AIM OF THE EXERCISE
There is material below. Print exactly the lines starting at the line with "C3: 2.2uF (plus" and ending at the line with "U4 pin P1.5: none -> VBUS", ends included, and no others.

:: DATA PROVIDED

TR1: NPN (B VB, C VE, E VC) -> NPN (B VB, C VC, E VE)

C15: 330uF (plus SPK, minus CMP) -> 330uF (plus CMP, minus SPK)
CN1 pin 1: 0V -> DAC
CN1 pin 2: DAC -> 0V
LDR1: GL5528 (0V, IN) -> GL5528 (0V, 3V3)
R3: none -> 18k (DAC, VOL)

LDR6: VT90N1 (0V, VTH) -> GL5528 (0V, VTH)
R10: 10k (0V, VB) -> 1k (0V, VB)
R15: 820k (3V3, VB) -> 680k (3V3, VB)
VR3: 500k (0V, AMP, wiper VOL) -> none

::::
:: DATA PROVIDED

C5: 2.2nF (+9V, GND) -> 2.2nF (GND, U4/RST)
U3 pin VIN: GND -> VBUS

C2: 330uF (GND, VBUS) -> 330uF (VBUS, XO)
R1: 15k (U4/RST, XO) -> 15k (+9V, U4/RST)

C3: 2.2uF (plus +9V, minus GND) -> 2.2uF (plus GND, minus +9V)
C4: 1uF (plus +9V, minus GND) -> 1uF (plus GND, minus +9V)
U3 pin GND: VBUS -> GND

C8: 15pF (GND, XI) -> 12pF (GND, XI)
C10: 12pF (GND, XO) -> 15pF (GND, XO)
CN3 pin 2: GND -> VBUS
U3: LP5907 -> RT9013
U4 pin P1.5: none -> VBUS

::::
:: DATA PROVIDED

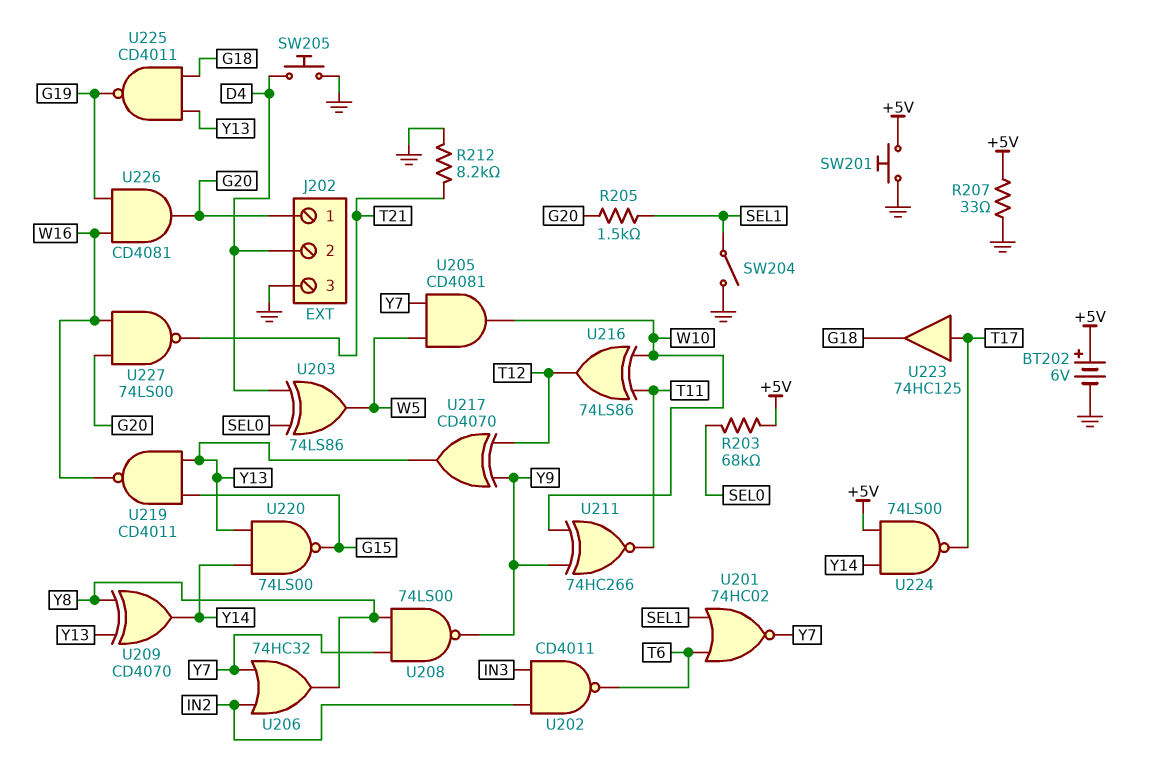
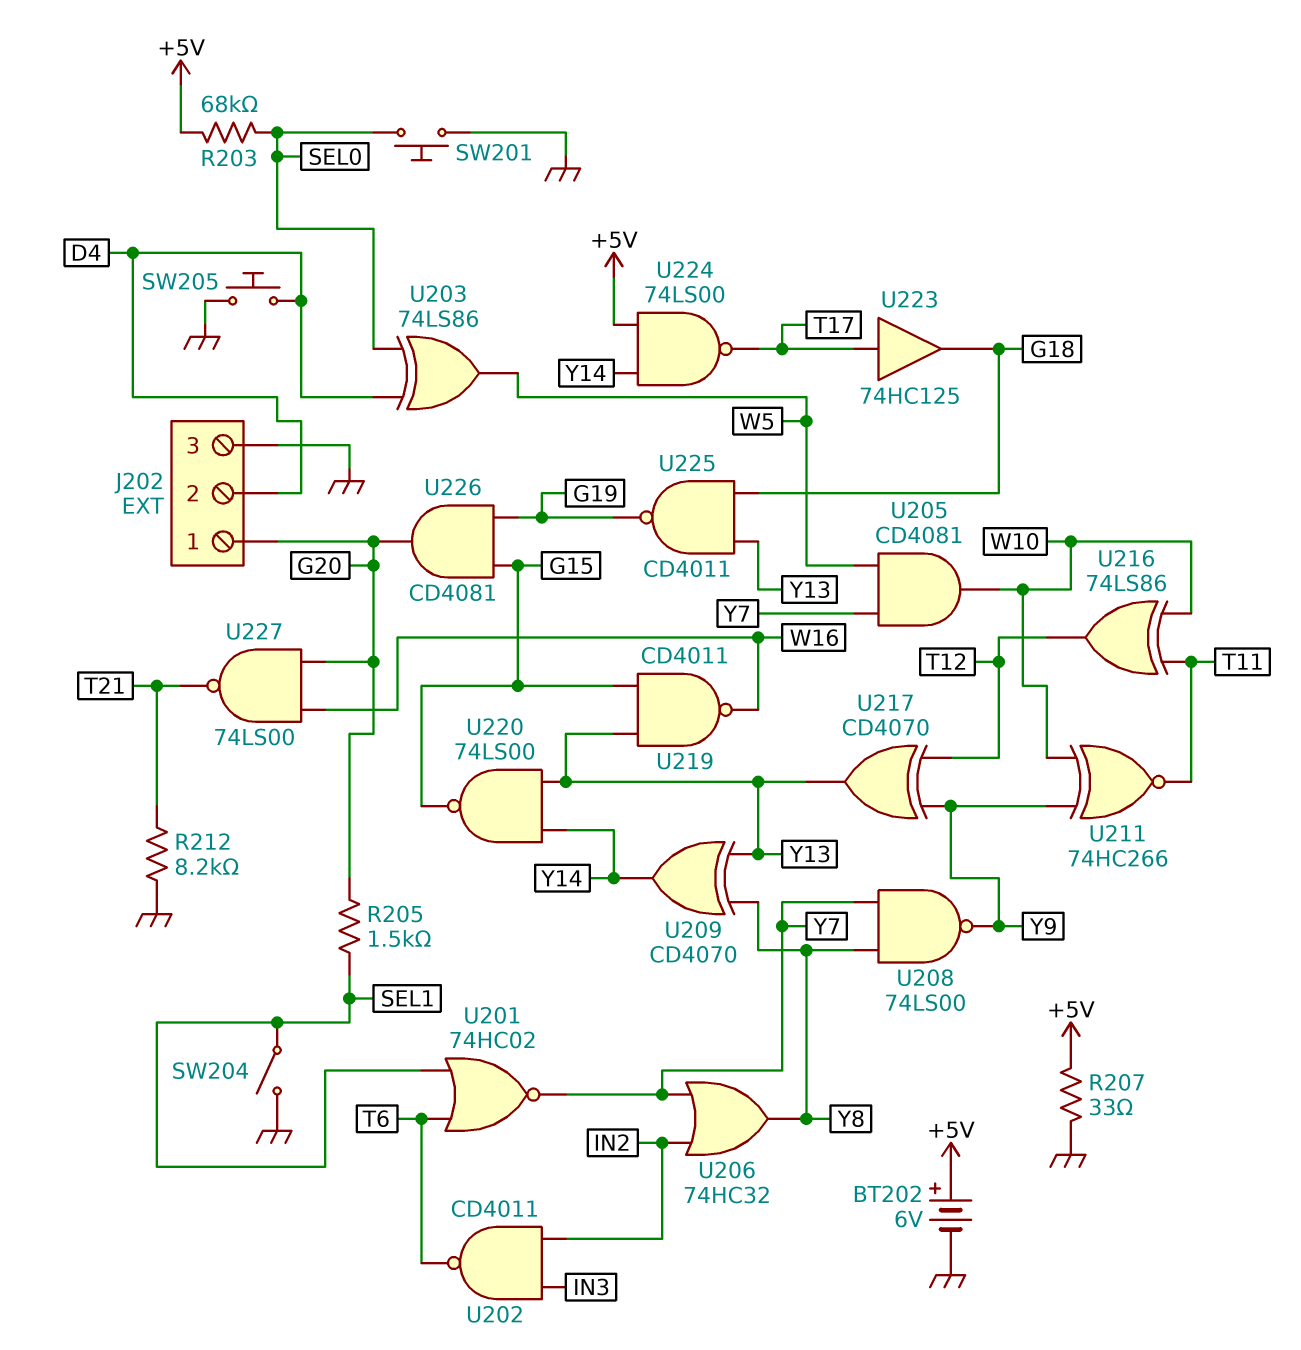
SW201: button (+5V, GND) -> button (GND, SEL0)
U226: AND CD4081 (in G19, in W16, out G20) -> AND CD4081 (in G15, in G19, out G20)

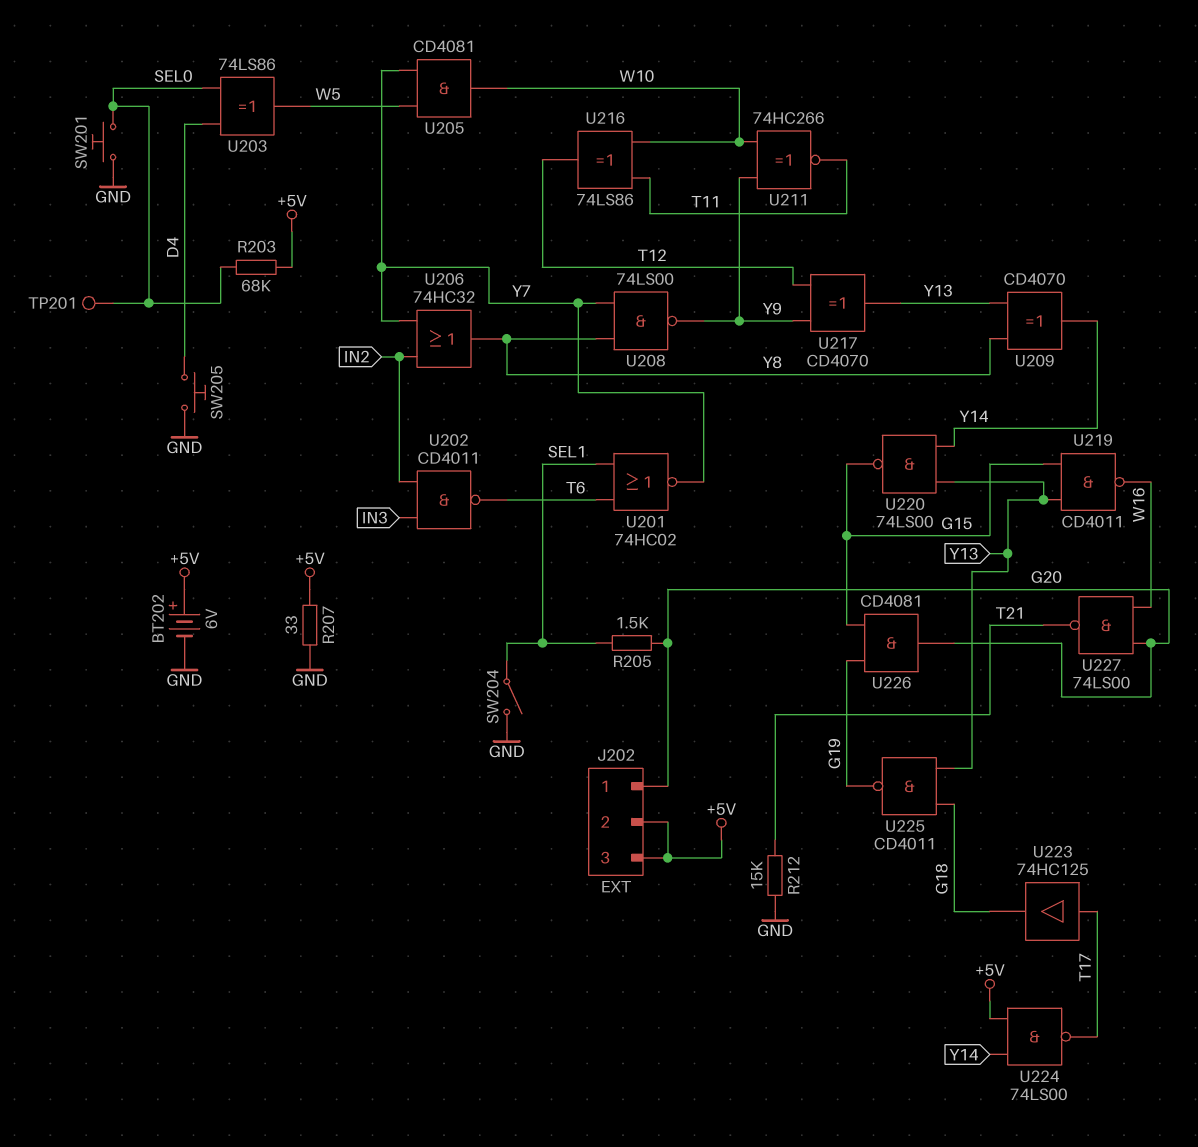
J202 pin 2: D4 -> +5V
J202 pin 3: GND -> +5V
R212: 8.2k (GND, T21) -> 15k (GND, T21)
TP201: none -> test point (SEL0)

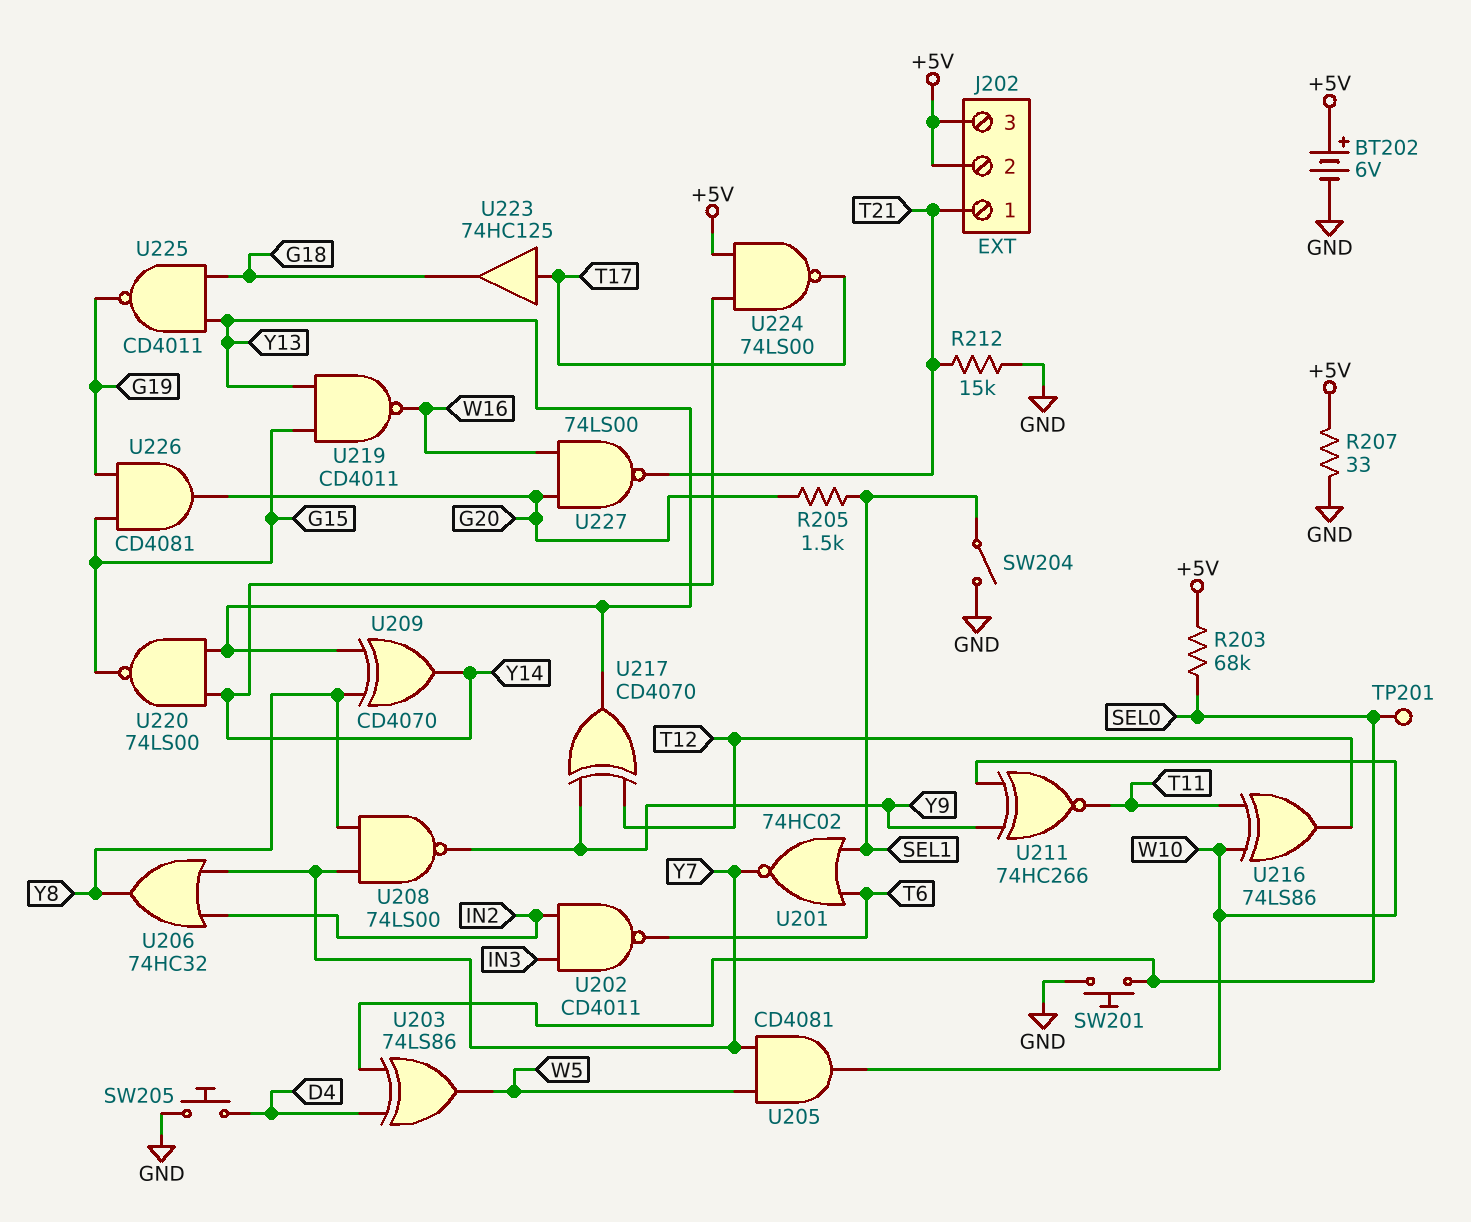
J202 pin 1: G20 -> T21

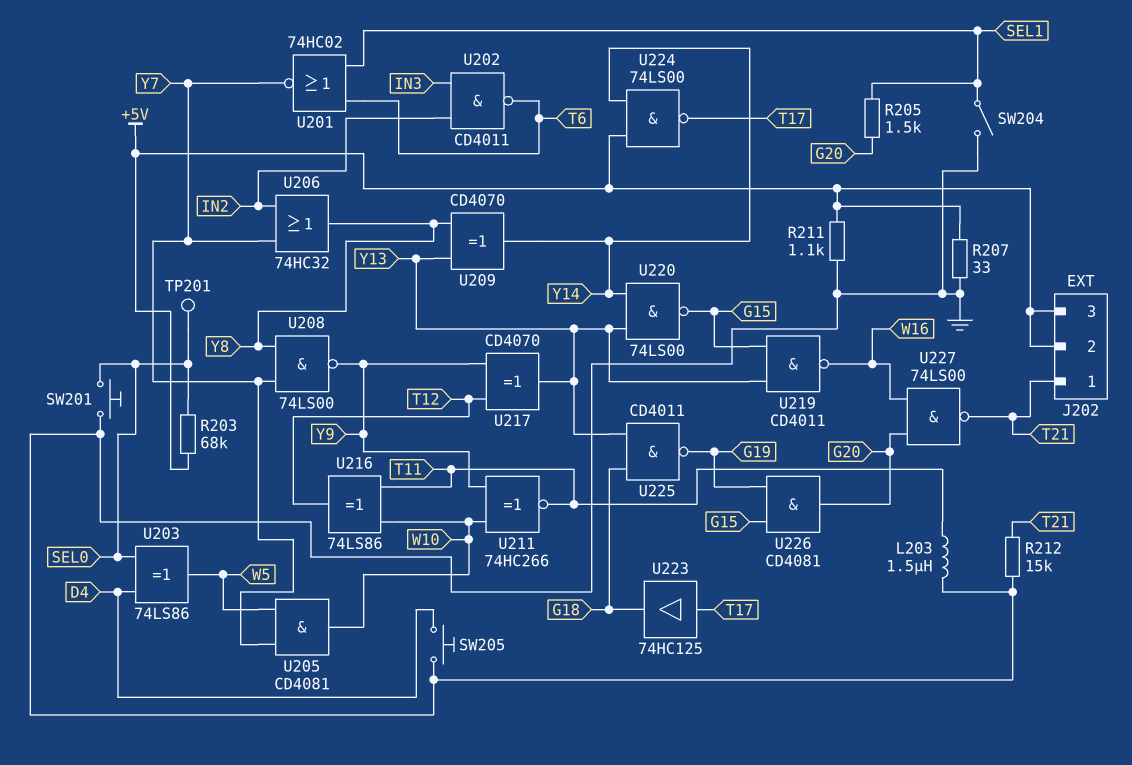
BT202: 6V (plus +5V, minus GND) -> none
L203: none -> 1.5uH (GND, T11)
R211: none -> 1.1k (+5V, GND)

::::

SOLUTION
C3: 2.2uF (plus +9V, minus GND) -> 2.2uF (plus GND, minus +9V)
C4: 1uF (plus +9V, minus GND) -> 1uF (plus GND, minus +9V)
U3 pin GND: VBUS -> GND

C8: 15pF (GND, XI) -> 12pF (GND, XI)
C10: 12pF (GND, XO) -> 15pF (GND, XO)
CN3 pin 2: GND -> VBUS
U3: LP5907 -> RT9013
U4 pin P1.5: none -> VBUS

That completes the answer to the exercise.